>>>

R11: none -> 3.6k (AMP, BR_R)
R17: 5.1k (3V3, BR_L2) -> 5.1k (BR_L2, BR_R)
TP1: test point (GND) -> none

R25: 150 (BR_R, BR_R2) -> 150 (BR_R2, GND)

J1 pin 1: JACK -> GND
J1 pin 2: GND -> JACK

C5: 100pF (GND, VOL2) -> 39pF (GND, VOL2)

<<<
>>>

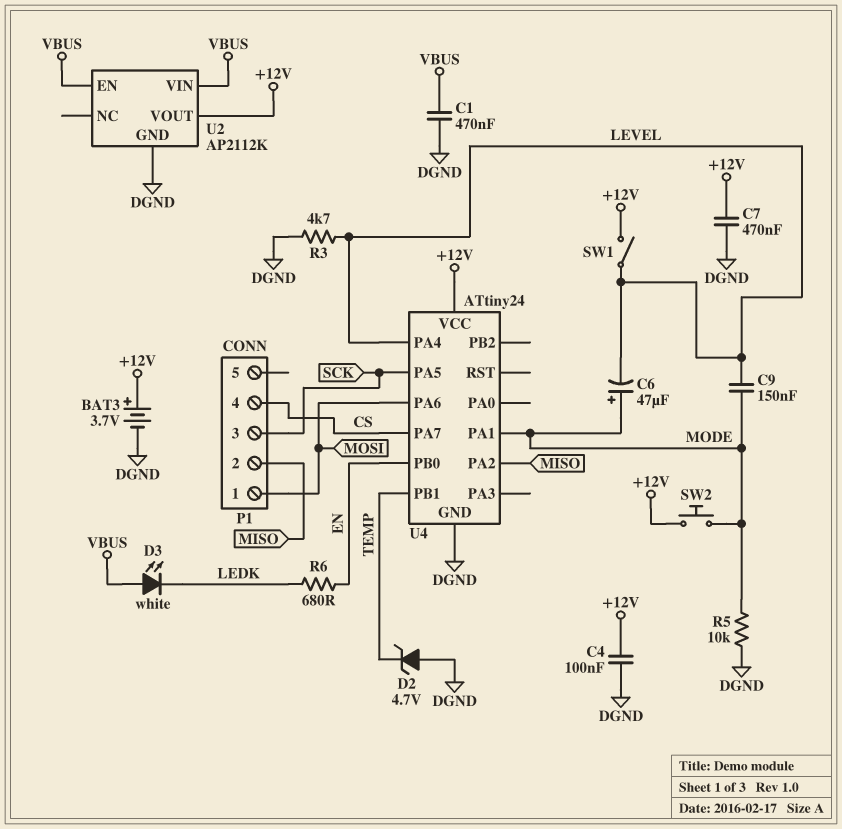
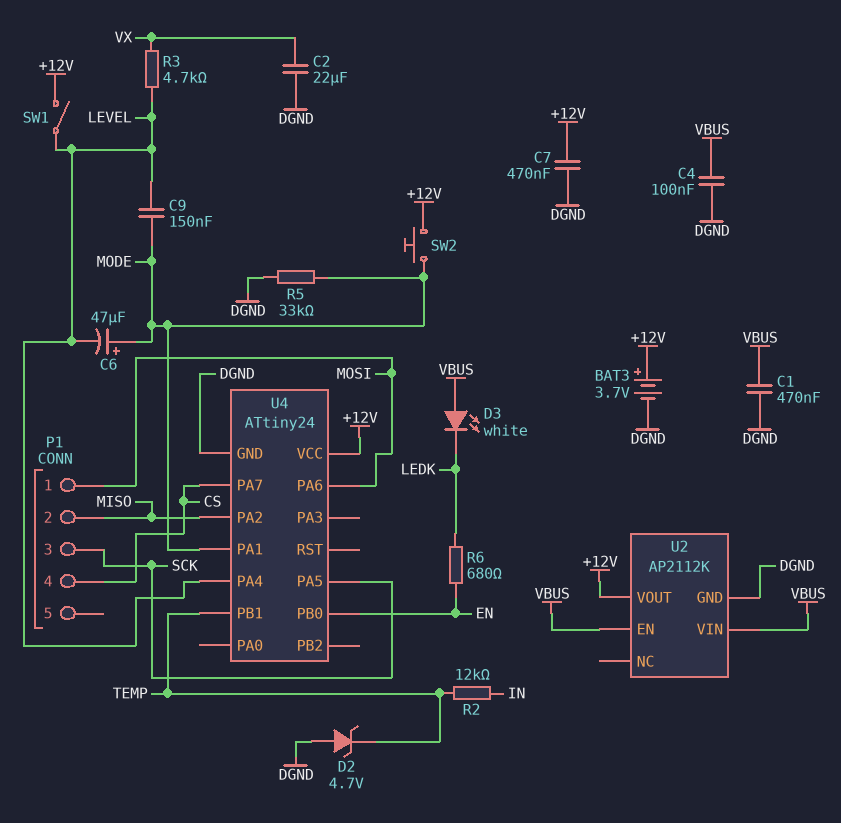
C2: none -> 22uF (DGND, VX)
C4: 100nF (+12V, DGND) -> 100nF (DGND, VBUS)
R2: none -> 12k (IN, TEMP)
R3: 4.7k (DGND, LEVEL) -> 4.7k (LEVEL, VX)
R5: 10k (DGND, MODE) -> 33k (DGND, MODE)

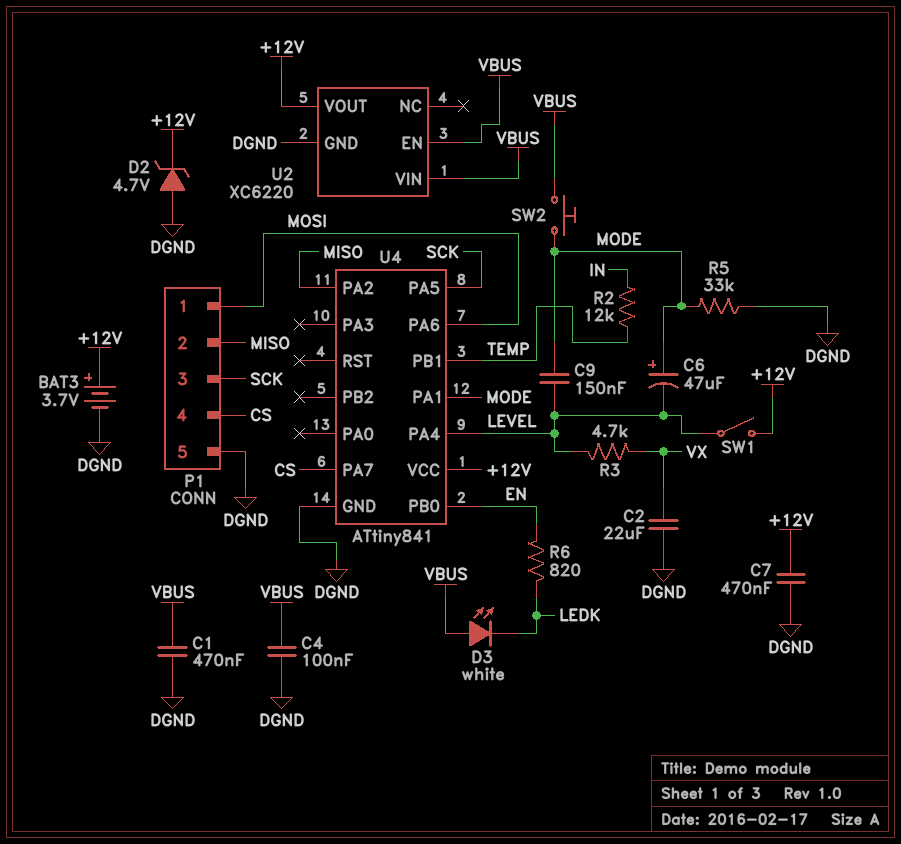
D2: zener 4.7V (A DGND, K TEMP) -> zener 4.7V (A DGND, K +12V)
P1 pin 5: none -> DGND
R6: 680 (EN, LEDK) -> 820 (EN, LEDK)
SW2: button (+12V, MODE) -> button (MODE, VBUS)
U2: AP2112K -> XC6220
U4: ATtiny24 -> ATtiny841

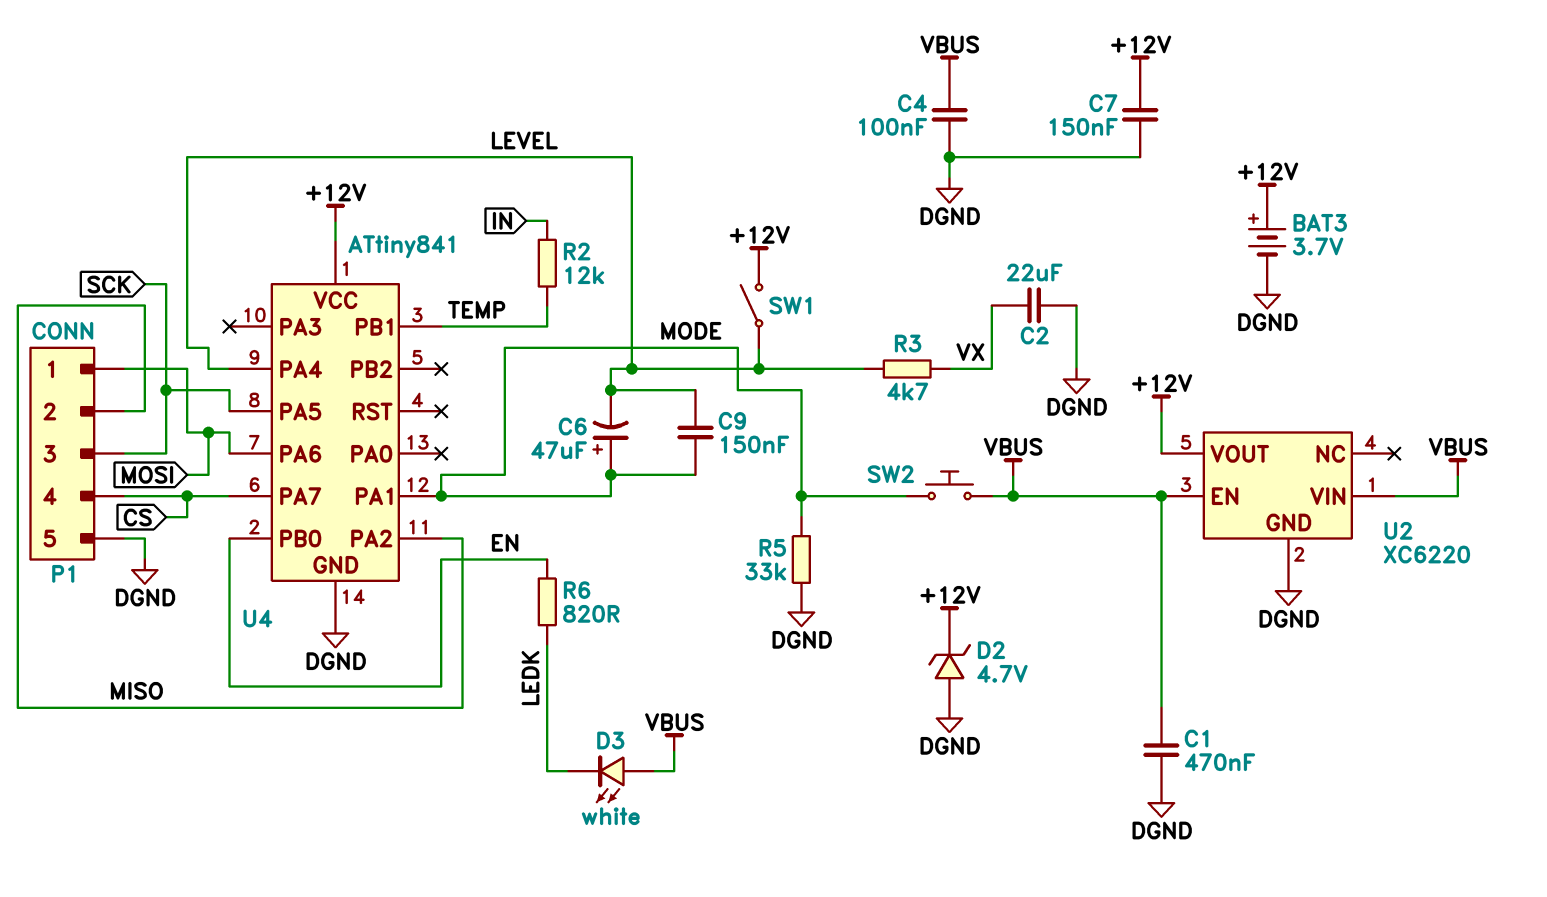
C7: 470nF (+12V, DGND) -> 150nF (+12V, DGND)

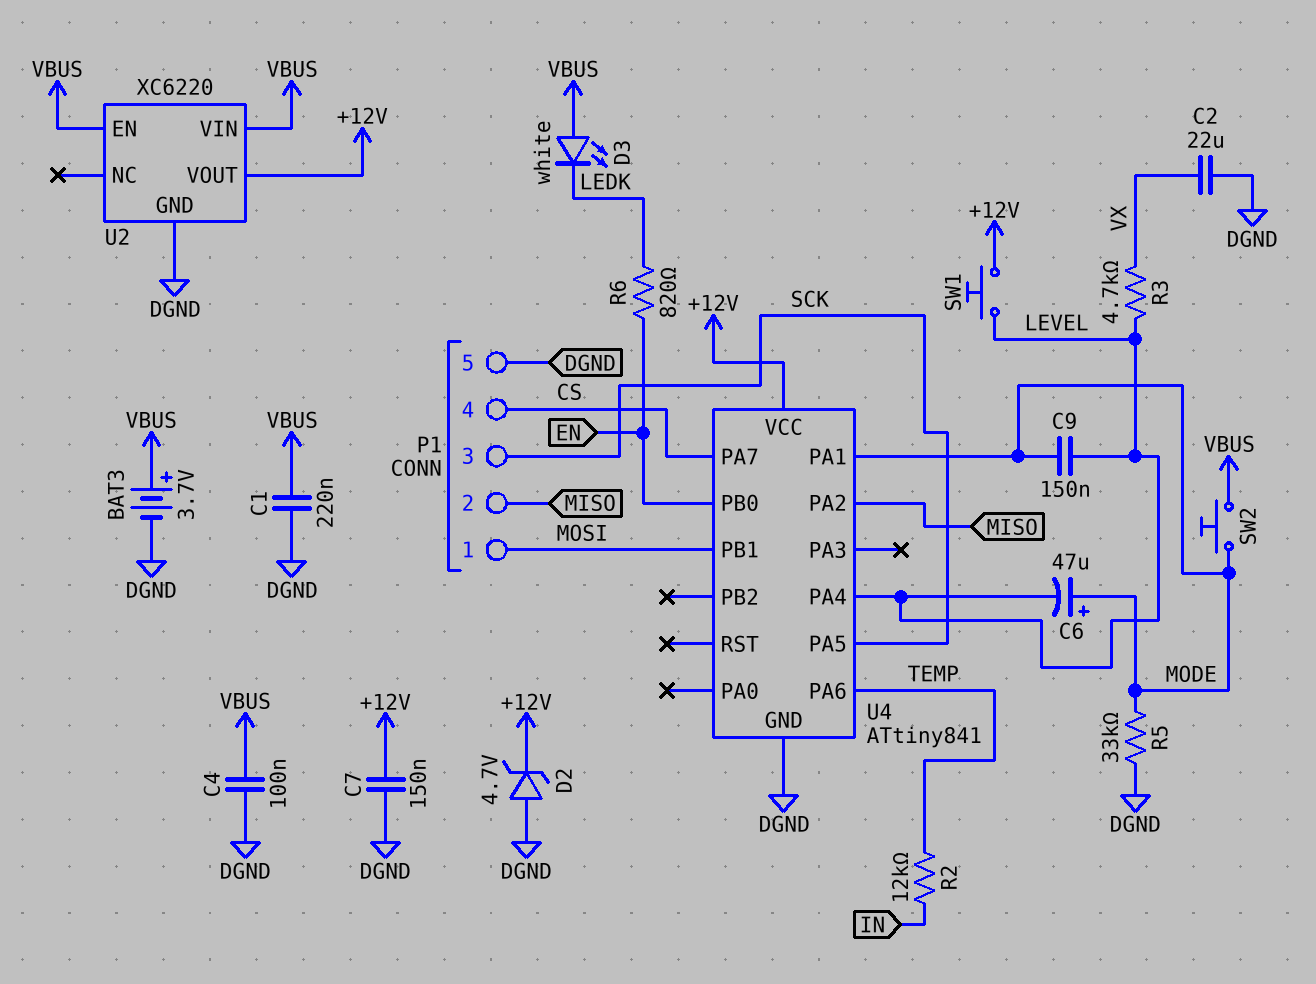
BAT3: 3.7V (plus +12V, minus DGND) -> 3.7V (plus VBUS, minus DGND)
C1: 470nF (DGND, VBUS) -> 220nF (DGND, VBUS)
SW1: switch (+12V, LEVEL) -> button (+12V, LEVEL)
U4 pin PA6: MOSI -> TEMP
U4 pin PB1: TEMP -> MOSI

<<<

**Exercise prompt:** Using the listing above, work out how many of its lines include "MODE", and give only the result.

**Written answer:** 2